:: Records provided

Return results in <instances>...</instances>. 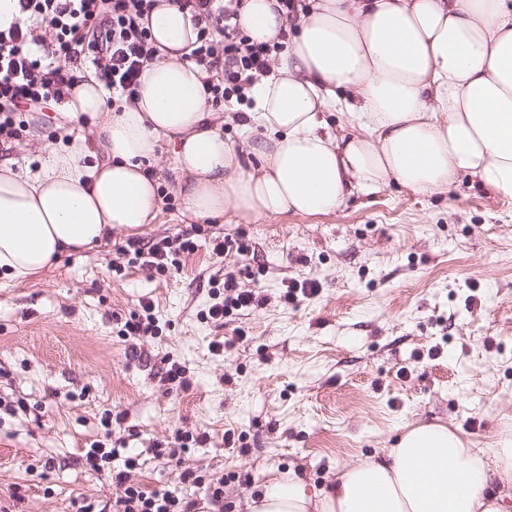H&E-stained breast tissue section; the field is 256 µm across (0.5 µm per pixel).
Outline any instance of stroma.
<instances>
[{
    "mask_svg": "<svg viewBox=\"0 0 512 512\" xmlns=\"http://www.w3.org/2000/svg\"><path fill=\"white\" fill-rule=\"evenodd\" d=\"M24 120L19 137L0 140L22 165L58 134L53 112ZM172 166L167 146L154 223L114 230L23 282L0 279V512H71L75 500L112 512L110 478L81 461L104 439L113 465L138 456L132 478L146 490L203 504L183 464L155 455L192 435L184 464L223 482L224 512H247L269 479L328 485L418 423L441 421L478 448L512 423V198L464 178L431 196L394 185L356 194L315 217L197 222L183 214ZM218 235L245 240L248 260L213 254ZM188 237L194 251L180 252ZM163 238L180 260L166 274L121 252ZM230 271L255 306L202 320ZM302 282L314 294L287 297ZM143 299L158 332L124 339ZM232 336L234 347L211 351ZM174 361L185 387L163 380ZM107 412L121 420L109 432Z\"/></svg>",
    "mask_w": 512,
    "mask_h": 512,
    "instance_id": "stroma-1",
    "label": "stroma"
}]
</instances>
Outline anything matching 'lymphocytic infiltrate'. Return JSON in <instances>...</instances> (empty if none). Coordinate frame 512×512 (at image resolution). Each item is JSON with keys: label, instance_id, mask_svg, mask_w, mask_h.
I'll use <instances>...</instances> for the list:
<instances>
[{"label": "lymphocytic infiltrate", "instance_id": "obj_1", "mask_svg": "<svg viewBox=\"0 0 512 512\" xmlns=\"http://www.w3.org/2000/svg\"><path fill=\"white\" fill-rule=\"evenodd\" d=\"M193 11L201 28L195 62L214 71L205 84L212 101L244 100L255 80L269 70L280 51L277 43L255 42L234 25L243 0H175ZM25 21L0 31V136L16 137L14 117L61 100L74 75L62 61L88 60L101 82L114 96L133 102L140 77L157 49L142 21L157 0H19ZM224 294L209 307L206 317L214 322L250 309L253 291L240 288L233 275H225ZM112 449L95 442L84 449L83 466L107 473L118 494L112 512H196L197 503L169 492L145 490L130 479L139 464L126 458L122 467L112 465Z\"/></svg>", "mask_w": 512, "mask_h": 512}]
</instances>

::::

### What to produce
Return, unchanged, each line from the line containing "Outline anything matching" through the last line of the material.

### Exercise solution
Outline anything matching 'lymphocytic infiltrate'. Return JSON in <instances>...</instances> (empty if none). Coordinate frame 512×512 (at image resolution). Each item is JSON with keys: label, instance_id, mask_svg, mask_w, mask_h.
I'll use <instances>...</instances> for the list:
<instances>
[{"label": "lymphocytic infiltrate", "instance_id": "obj_1", "mask_svg": "<svg viewBox=\"0 0 512 512\" xmlns=\"http://www.w3.org/2000/svg\"><path fill=\"white\" fill-rule=\"evenodd\" d=\"M193 11L201 28L195 62L214 71L205 84L212 101L244 100L255 80L269 70L280 51L277 43L255 42L234 25L243 0H175ZM25 21L0 31V136L16 137L14 117L61 100L74 75L62 61L88 60L101 82L114 96L133 102L140 77L157 49L142 21L157 0H19ZM224 294L209 307L206 317L214 322L250 309L253 291L240 288L233 275H225ZM112 449L95 442L84 449L83 466L107 473L118 494L112 512H196L197 503L169 492L145 490L130 479L139 464L126 458L122 467L112 465Z\"/></svg>", "mask_w": 512, "mask_h": 512}]
</instances>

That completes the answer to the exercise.